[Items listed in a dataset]
_ _ _ _

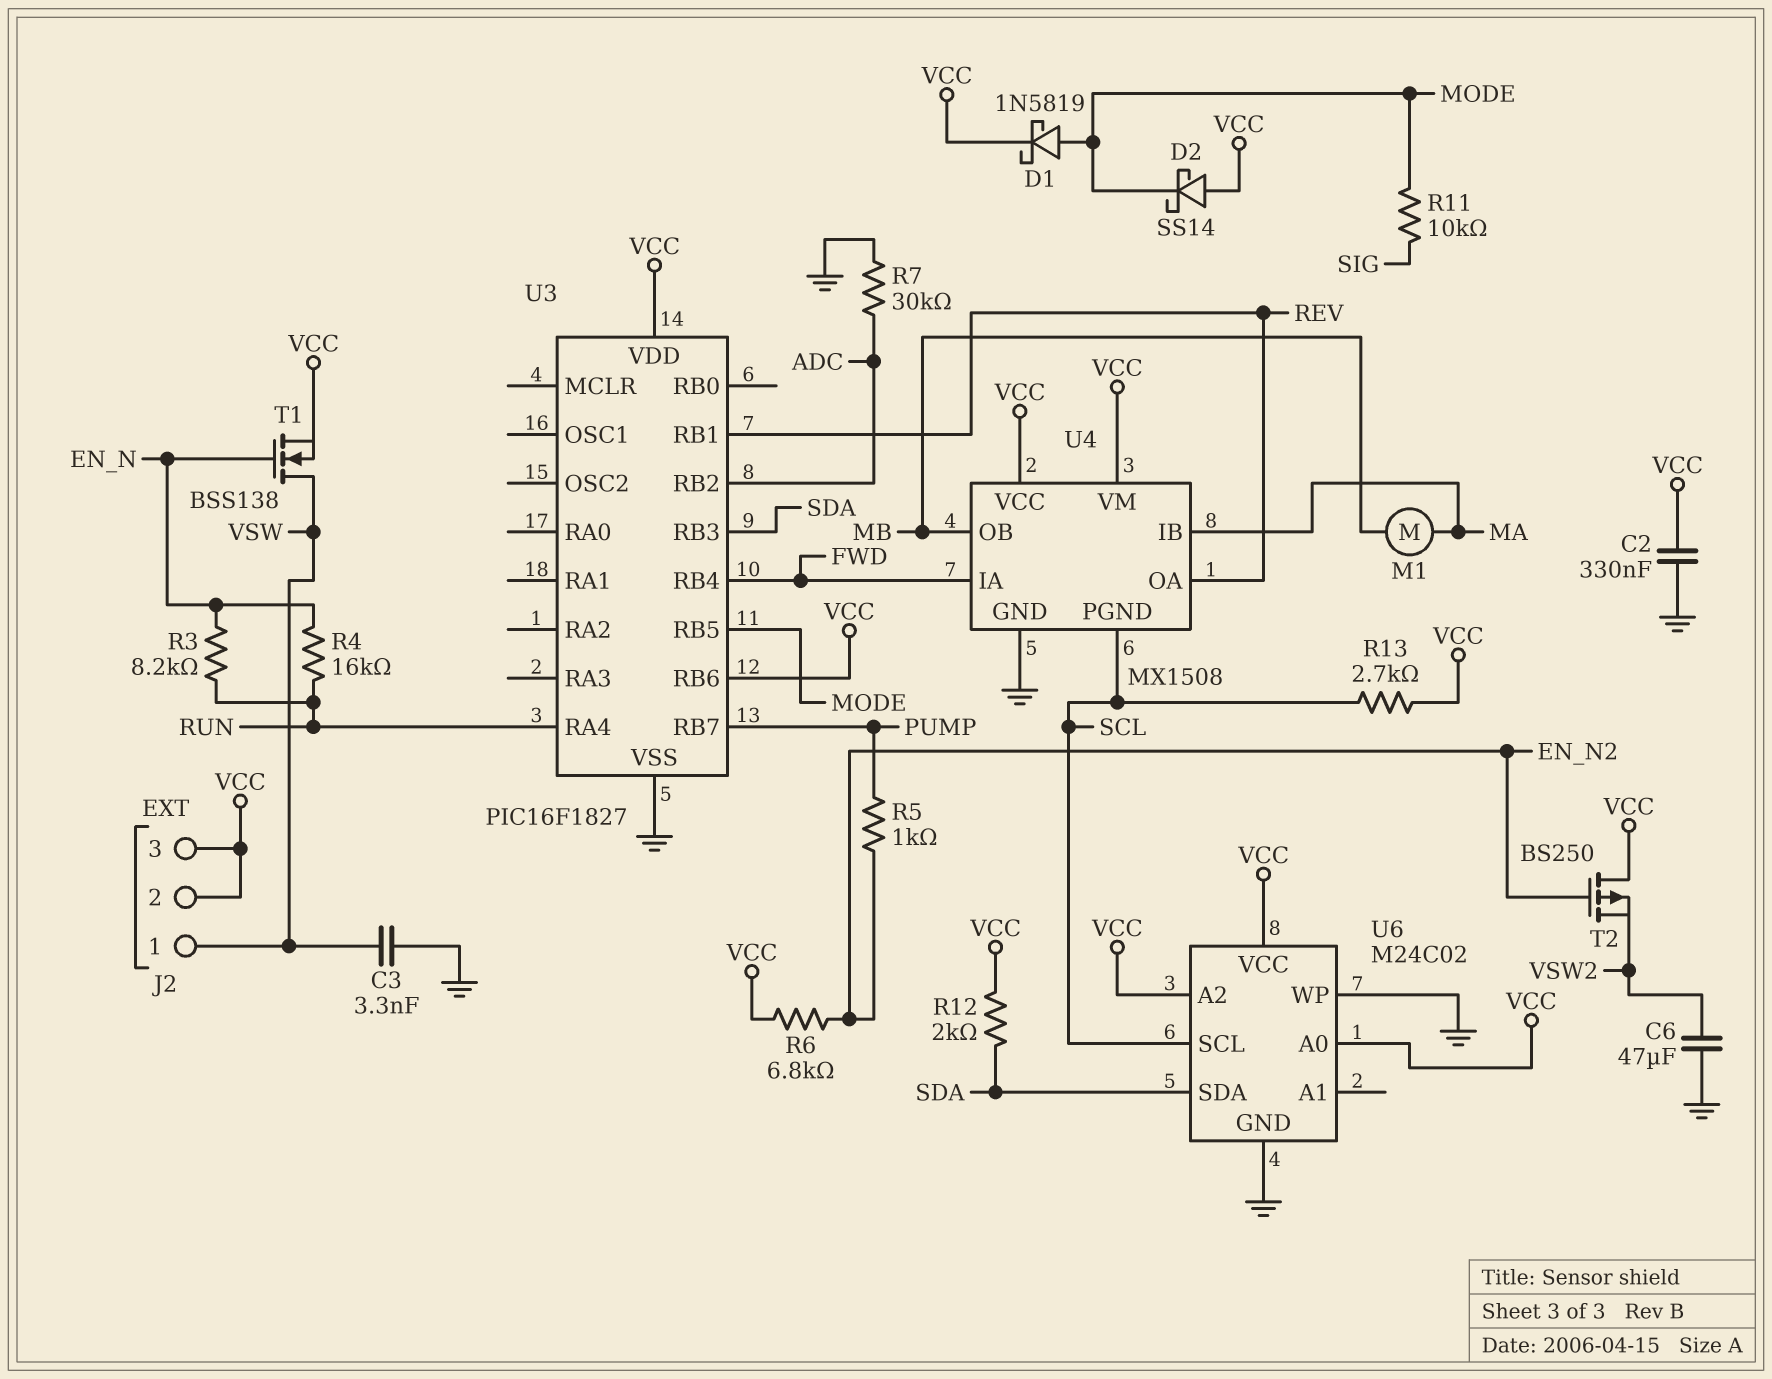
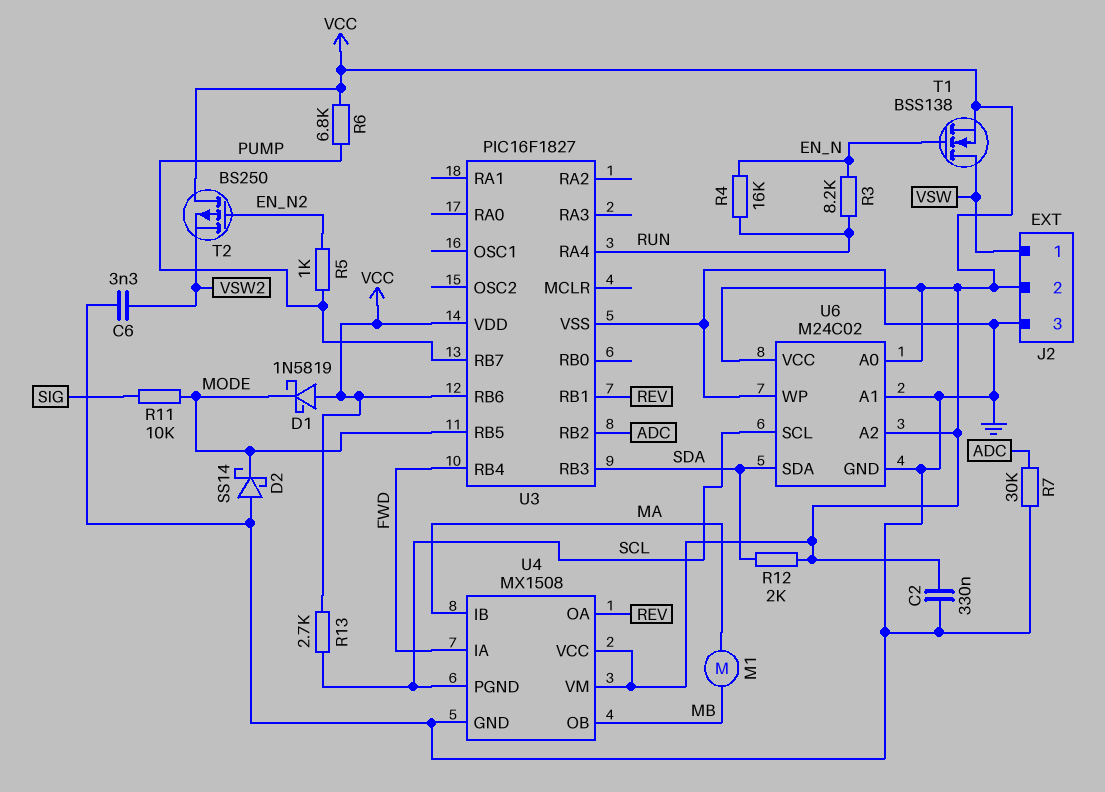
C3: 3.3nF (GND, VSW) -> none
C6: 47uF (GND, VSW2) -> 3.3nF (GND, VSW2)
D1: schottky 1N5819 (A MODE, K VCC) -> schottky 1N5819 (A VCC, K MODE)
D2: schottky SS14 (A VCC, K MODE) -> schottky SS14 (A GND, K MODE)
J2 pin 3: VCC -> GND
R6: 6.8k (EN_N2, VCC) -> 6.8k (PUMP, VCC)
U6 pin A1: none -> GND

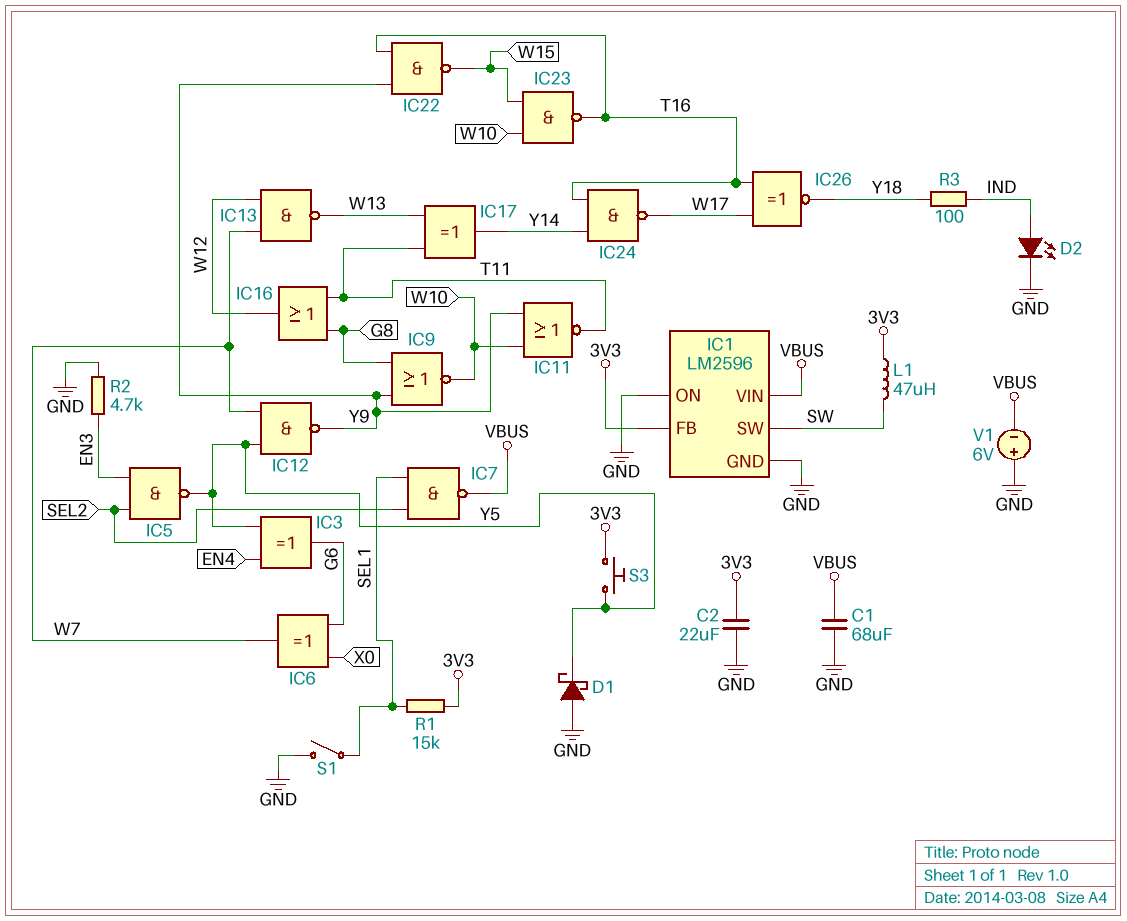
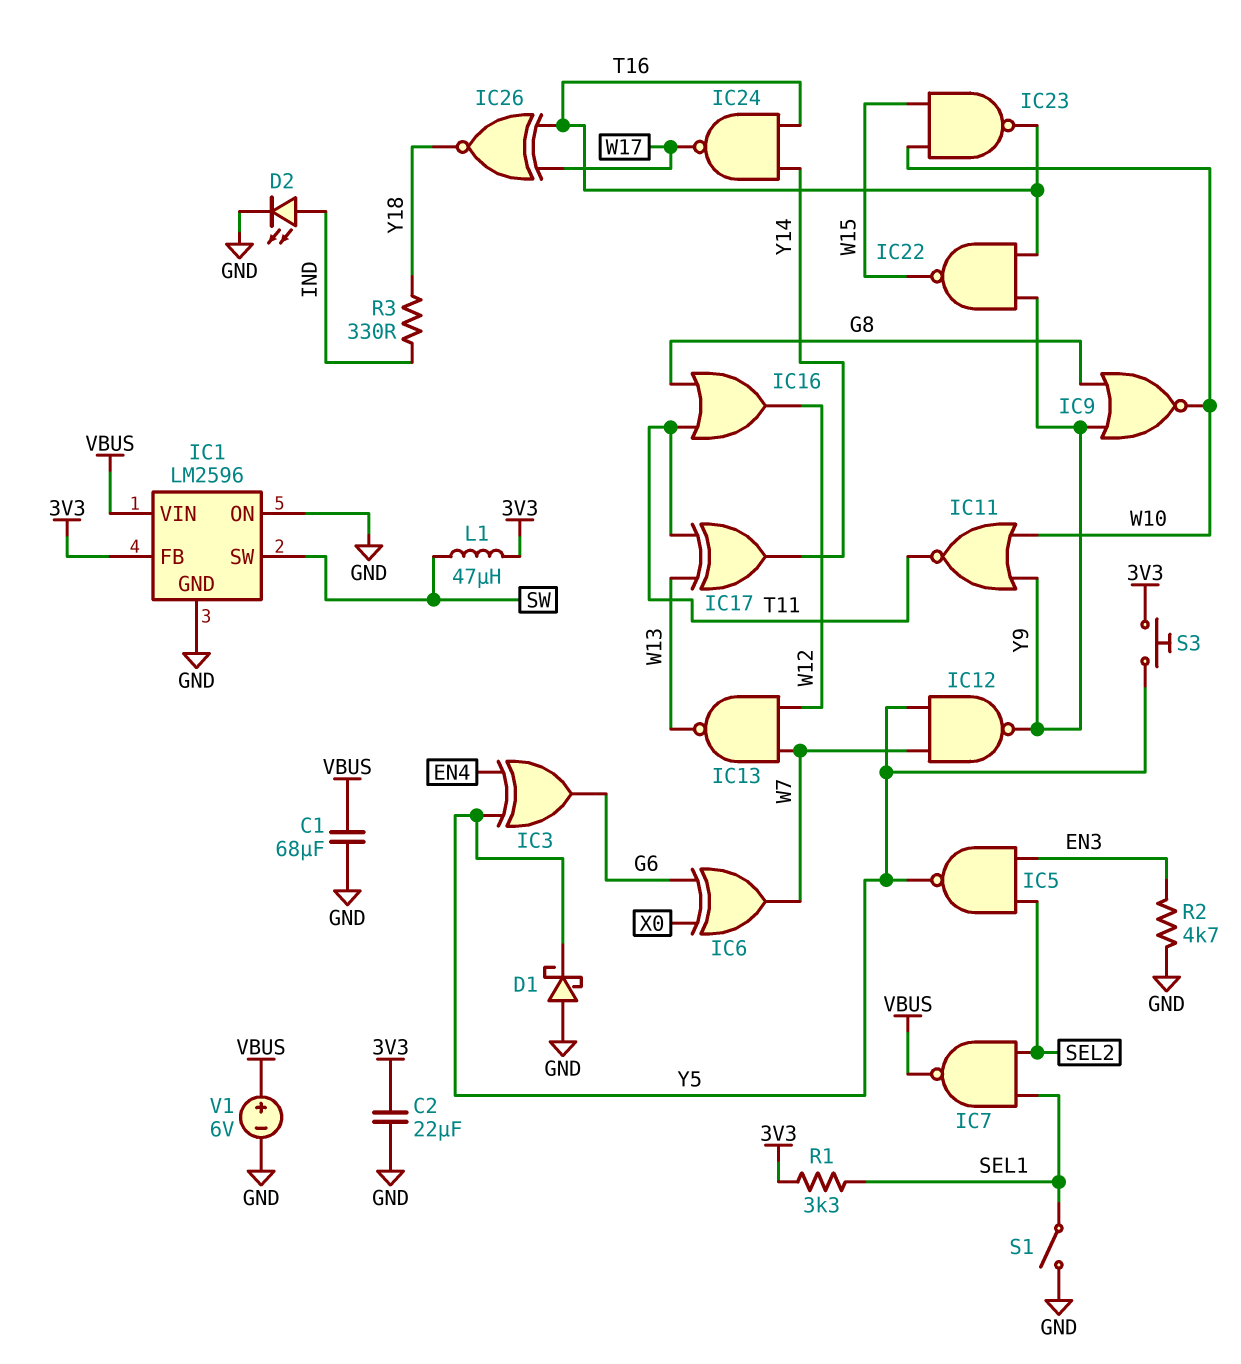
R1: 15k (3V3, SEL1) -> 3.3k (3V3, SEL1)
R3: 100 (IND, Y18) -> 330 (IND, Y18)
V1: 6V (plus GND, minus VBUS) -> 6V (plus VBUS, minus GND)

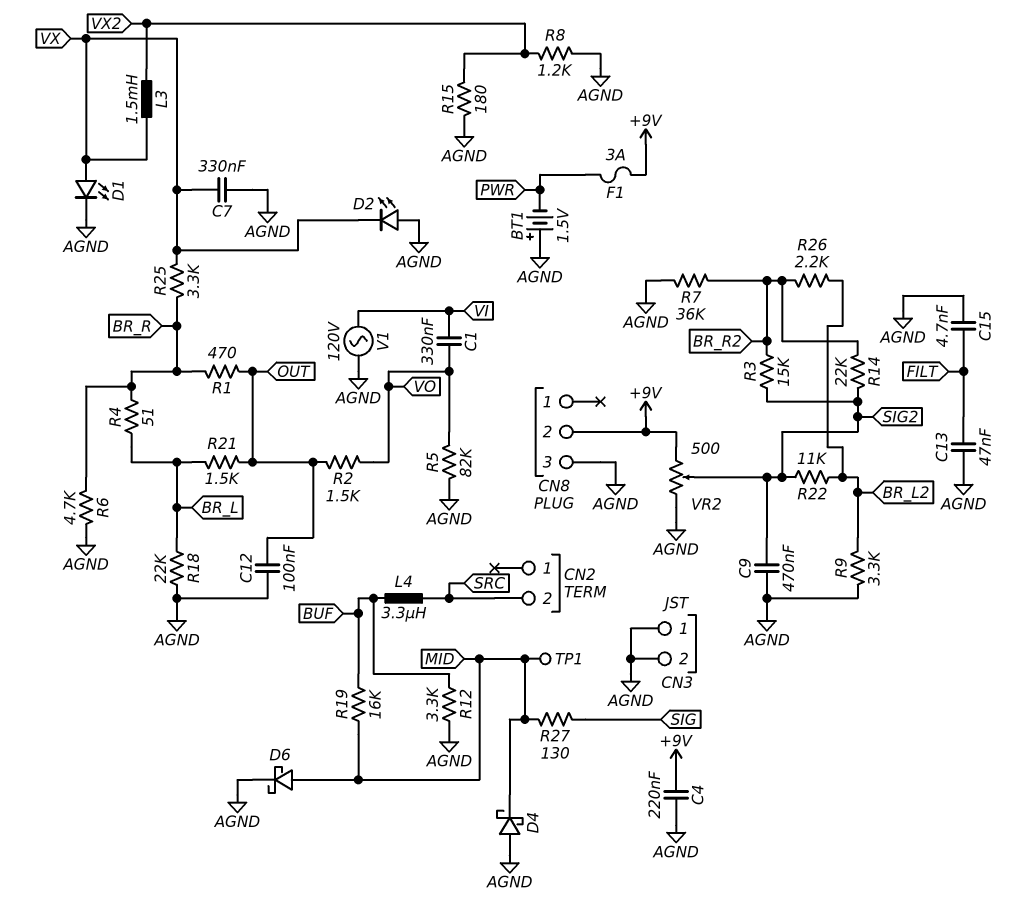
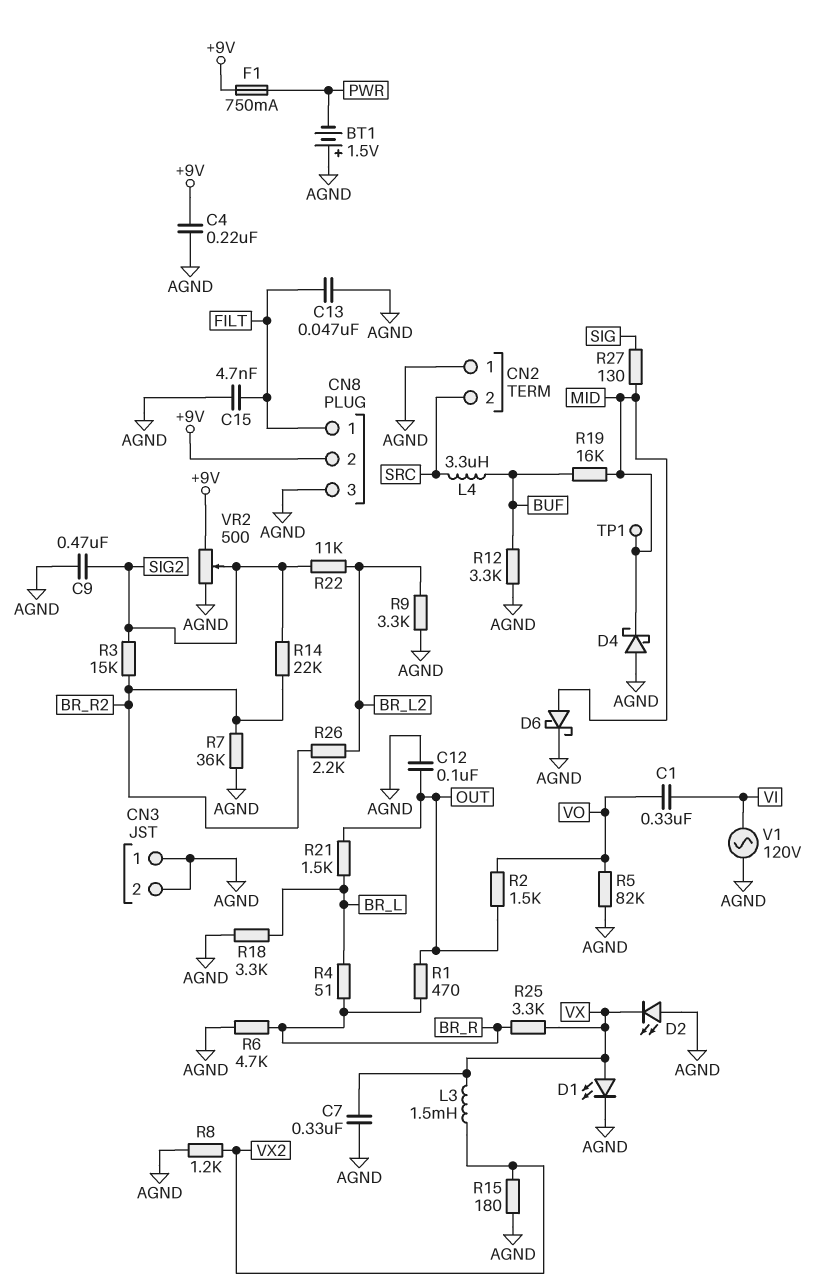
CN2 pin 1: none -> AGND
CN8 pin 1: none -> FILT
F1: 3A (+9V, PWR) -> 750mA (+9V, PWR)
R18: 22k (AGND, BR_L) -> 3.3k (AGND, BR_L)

_ _ _ _

» **WORK TO BE COMPLETED**
Your answer must be the lines from the one containing "CN8 pin 1: none -> FILT" to the last line of the entries, repeated exactly and with nothing else.

» **THE ANSWER**
CN8 pin 1: none -> FILT
F1: 3A (+9V, PWR) -> 750mA (+9V, PWR)
R18: 22k (AGND, BR_L) -> 3.3k (AGND, BR_L)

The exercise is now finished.